_WRITTEN TASK:_ All of the material should be reproduced exactly, with pictures left out.

┏━━

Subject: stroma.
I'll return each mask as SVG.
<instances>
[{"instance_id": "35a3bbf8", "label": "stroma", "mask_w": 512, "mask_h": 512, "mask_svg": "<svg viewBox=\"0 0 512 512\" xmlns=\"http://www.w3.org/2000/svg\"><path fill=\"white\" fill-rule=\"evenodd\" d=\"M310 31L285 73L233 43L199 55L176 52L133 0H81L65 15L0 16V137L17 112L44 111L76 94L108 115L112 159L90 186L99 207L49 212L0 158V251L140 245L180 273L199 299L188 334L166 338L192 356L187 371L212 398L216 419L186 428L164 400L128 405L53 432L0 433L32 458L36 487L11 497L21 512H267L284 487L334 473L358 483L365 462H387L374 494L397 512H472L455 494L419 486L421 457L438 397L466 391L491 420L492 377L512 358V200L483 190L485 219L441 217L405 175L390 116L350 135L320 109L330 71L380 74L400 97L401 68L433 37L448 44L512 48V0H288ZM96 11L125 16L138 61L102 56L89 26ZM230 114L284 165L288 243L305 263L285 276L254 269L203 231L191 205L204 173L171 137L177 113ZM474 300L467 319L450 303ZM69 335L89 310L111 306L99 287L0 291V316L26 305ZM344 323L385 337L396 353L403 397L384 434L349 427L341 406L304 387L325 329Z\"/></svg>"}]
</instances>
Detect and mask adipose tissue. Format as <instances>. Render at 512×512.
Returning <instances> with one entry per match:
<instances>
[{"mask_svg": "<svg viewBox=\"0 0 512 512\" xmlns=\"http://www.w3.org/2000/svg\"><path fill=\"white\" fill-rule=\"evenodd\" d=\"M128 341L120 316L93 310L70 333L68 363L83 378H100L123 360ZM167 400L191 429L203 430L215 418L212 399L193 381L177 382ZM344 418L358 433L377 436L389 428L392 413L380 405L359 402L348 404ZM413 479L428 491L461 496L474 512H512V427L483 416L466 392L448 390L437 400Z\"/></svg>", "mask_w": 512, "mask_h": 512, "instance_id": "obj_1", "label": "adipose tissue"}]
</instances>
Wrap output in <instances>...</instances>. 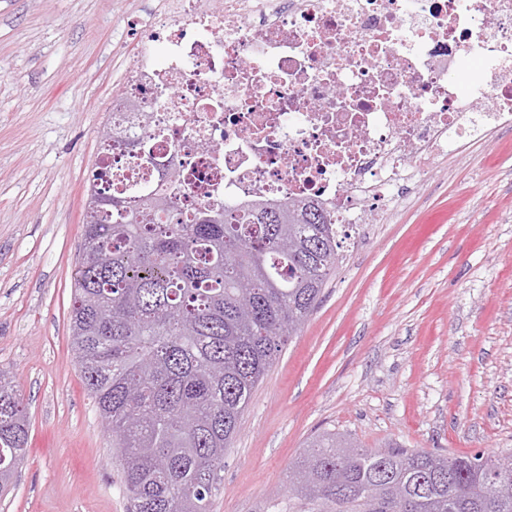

┗━━

_EXERCISE OUTPUT:_
Subject: stroma.
I'll return each mask as SVG.
<instances>
[{"instance_id": "35a3bbf8", "label": "stroma", "mask_w": 512, "mask_h": 512, "mask_svg": "<svg viewBox=\"0 0 512 512\" xmlns=\"http://www.w3.org/2000/svg\"><path fill=\"white\" fill-rule=\"evenodd\" d=\"M310 31L285 73L233 43L199 55L176 52L133 0H81L65 15L0 16V137L17 112L44 111L76 94L108 115L112 159L90 186L99 207L49 212L0 158V251L140 245L180 273L199 299L188 334L166 338L192 356L187 371L212 398L216 419L186 428L164 400L128 405L53 432L0 433L32 458L36 487L11 497L21 512H267L284 487L334 473L358 483L365 462H387L374 494L397 512H472L455 494L419 486L421 457L438 397L466 391L491 420L492 377L512 358V200L483 190L485 219L441 217L405 175L390 116L350 135L320 109L330 71L380 74L400 97L401 68L433 37L448 44L512 48V0H288ZM96 11L125 16L138 61L102 56L89 26ZM230 114L284 165L288 243L305 263L285 276L254 269L203 231L191 205L204 173L171 137L177 113ZM474 300L467 319L450 303ZM69 335L89 310L111 306L99 287L0 291V316L26 305ZM344 323L385 337L396 353L403 397L384 434L349 427L341 406L304 387L325 329Z\"/></svg>"}]
</instances>
Detect and mask adipose tissue. Format as <instances>. Render at 512×512.
Returning <instances> with one entry per match:
<instances>
[{"mask_svg": "<svg viewBox=\"0 0 512 512\" xmlns=\"http://www.w3.org/2000/svg\"><path fill=\"white\" fill-rule=\"evenodd\" d=\"M128 341L120 316L93 310L70 333L68 363L83 378H100L123 360ZM167 400L191 429L203 430L215 418L212 399L193 381L177 382ZM344 418L358 433L377 436L389 428L392 413L380 405L359 402L348 404ZM413 479L428 491L461 496L474 512H512V427L483 416L466 392L448 390L437 400Z\"/></svg>", "mask_w": 512, "mask_h": 512, "instance_id": "obj_1", "label": "adipose tissue"}]
</instances>
Wrap output in <instances>...</instances>. 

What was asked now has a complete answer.